Data listing
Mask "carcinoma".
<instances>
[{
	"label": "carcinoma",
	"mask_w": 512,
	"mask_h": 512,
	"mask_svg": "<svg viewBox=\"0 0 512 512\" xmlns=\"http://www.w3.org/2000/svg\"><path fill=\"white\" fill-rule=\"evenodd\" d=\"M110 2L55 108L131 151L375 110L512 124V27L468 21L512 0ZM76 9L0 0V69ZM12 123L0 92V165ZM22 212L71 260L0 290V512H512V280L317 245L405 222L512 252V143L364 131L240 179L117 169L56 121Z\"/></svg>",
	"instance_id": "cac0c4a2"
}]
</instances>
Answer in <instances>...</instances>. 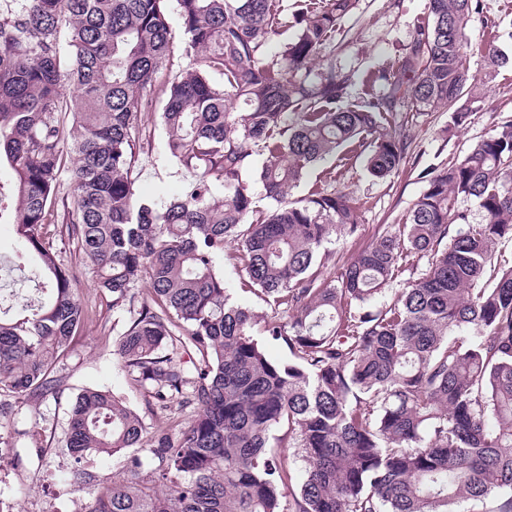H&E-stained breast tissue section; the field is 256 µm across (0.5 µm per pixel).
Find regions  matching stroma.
Wrapping results in <instances>:
<instances>
[{"label": "stroma", "instance_id": "stroma-1", "mask_svg": "<svg viewBox=\"0 0 512 512\" xmlns=\"http://www.w3.org/2000/svg\"><path fill=\"white\" fill-rule=\"evenodd\" d=\"M479 3L482 20L466 30L469 66L478 77L477 100L466 126L449 128L444 109L421 112L410 129L409 163L398 176L377 180L367 172L362 159L337 155L312 167L291 190V197L306 195L323 171L332 168L337 187L351 192L362 204L359 234L332 235L323 250L327 265L348 263L371 242L378 225L402 223L425 189L418 177L421 170L464 155L477 141L492 134L499 122L512 118V67H501L489 75L482 58V50L491 39L502 53L512 55V0ZM427 16L428 0H356L354 9L340 20L330 44L337 67L353 75L352 101L364 100L366 76L392 67ZM152 98V109L141 115L149 145L136 162V187L144 196L166 201L181 192L188 177L167 151V134L160 118L164 96L157 90ZM64 162L67 169L61 175L47 231L55 240L60 262L75 274L85 319L59 364L58 399L25 401L14 427L0 431V512H80L88 503V495L71 485V462L62 452L69 404L81 389L100 387L122 396L155 427L167 426L174 415L170 409L145 407L139 390L112 353L117 317L110 298L98 287L93 266L76 241L59 236L72 191L68 166L73 159L68 156ZM7 265L17 269L20 294L34 293L39 286L34 274L37 263L14 225L0 224V268Z\"/></svg>", "mask_w": 512, "mask_h": 512}]
</instances>
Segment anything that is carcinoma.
Returning <instances> with one entry per match:
<instances>
[{"label":"carcinoma","instance_id":"obj_1","mask_svg":"<svg viewBox=\"0 0 512 512\" xmlns=\"http://www.w3.org/2000/svg\"><path fill=\"white\" fill-rule=\"evenodd\" d=\"M5 2L0 166L15 182L0 216L49 295L11 317L0 310V427L19 401L58 398L56 364L84 321L45 231L67 148V235L112 312L129 314L114 352L147 406L184 412L154 429L125 400L81 390L65 449L92 494L84 512H463L468 500L512 512V265L498 258L512 244V119L422 171L405 223L379 225L337 275L321 250L334 232H359L358 199L334 188L288 198L341 148L365 150L373 177L395 175L414 110L445 107L449 128L467 124L477 75L465 30L480 5L429 0L431 22L395 67L368 77L383 94L338 108L352 77L327 49L355 0H300L291 26L276 0H176L193 66L168 79L161 120L191 180L159 203L137 196L134 169L147 91L172 53L168 0ZM485 61L512 60L491 40ZM256 148L265 160L253 182L276 207L249 224ZM229 246L270 311L231 302ZM273 344L288 360L269 355ZM130 450L149 452L150 468L136 456L126 478L99 479L95 457Z\"/></svg>","mask_w":512,"mask_h":512}]
</instances>
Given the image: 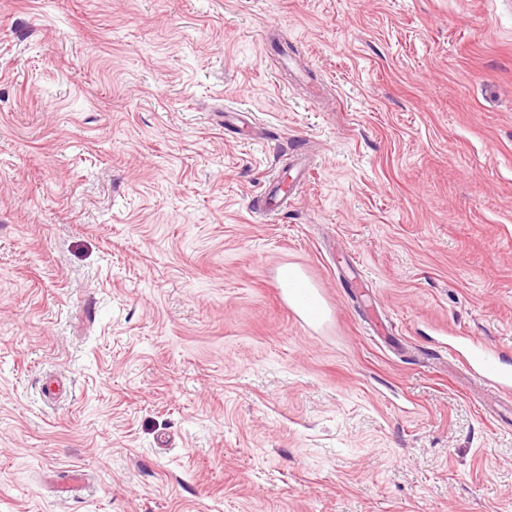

▸ **Task statement**
Identify all lines where the word "carcinoma" shows up. Copy them.

▸ **Result**
Mask "carcinoma".
	"label": "carcinoma",
Segment anything that is carcinoma.
[{"label":"carcinoma","instance_id":"obj_1","mask_svg":"<svg viewBox=\"0 0 512 512\" xmlns=\"http://www.w3.org/2000/svg\"><path fill=\"white\" fill-rule=\"evenodd\" d=\"M5 2L0 166L15 182L0 216L49 295L11 317L0 310V427L19 401L58 398L56 364L84 321L45 231L67 148V235L112 312L129 314L114 352L147 406L184 412L154 429L125 400L81 390L65 449L92 494L84 512H463L468 500L512 512V265L498 258L512 244V119L422 171L405 223L379 225L337 275L321 250L334 232H359L358 199L334 188L288 198L341 148L365 150L373 177L395 175L414 110L445 107L449 128L467 124L477 75L465 30L480 5L429 0L431 22L395 67L368 77L383 94L338 108L352 77L327 49L355 0H300L291 26L276 0H176L193 66L168 79L161 120L191 180L159 203L137 196L134 169L147 91L172 53L168 0ZM485 61L512 60L491 40ZM256 148L265 160L253 182L276 207L249 224ZM229 246L270 311L231 302ZM273 344L288 360L269 355ZM130 450L149 452L150 468L136 456L126 478L99 479L95 457Z\"/></svg>","mask_w":512,"mask_h":512}]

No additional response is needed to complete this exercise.